[Counted item lists]
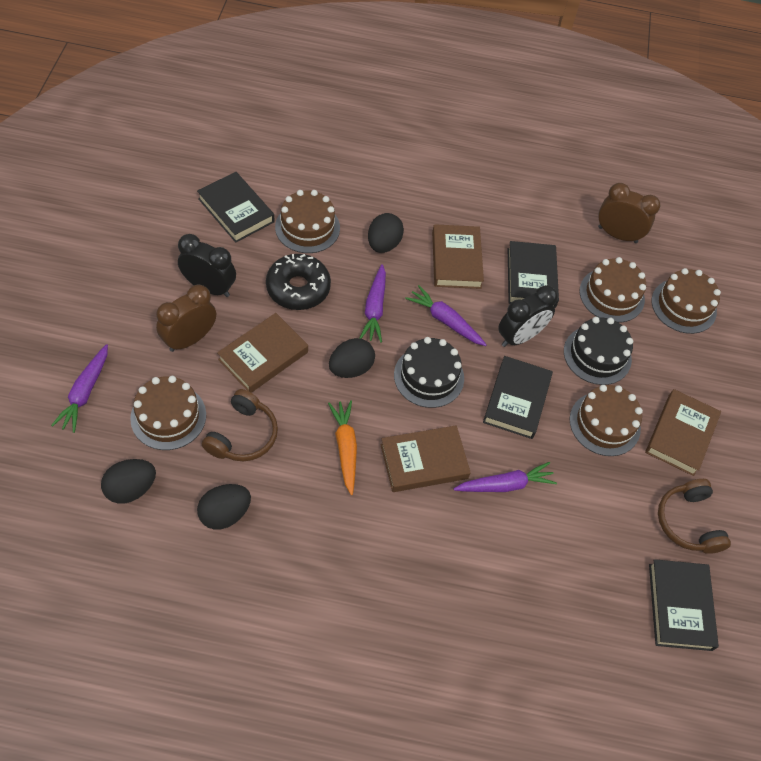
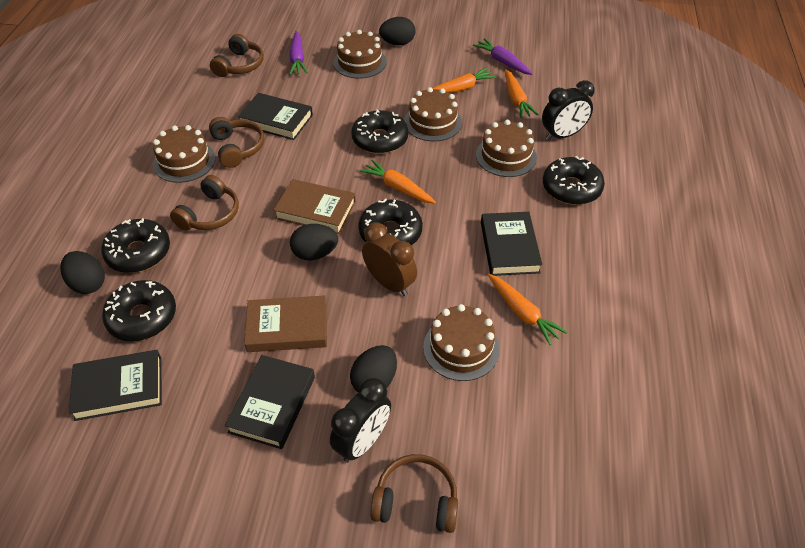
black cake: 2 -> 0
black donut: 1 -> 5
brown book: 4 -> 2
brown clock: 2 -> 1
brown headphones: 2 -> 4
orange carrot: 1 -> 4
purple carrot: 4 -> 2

--

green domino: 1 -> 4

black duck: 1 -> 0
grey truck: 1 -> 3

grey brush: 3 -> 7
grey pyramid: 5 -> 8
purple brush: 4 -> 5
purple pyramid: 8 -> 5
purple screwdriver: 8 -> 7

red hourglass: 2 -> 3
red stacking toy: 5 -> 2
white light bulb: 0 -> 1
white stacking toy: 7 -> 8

---

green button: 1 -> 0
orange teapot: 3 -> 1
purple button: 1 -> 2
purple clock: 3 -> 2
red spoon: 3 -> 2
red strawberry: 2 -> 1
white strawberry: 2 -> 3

→ Description of the task: Among the records above, only the lines between the line holding "brown headphones: 2 -> 4" and the line holding "purple carrot: 4 -> 2", inclusive, are to be output, exactly as written.

→ Response to this exercise:
brown headphones: 2 -> 4
orange carrot: 1 -> 4
purple carrot: 4 -> 2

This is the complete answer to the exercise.